> _WORK TO BE COMPLETED_
Return the data below in full, exactly as it stands.

[DATA Boundary: Start]

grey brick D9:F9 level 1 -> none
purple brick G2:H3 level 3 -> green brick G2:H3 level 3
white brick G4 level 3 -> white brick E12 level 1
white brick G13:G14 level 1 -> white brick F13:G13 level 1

[DATA Boundary: End]

> _TASK ANSWER_
grey brick D9:F9 level 1 -> none
purple brick G2:H3 level 3 -> green brick G2:H3 level 3
white brick G4 level 3 -> white brick E12 level 1
white brick G13:G14 level 1 -> white brick F13:G13 level 1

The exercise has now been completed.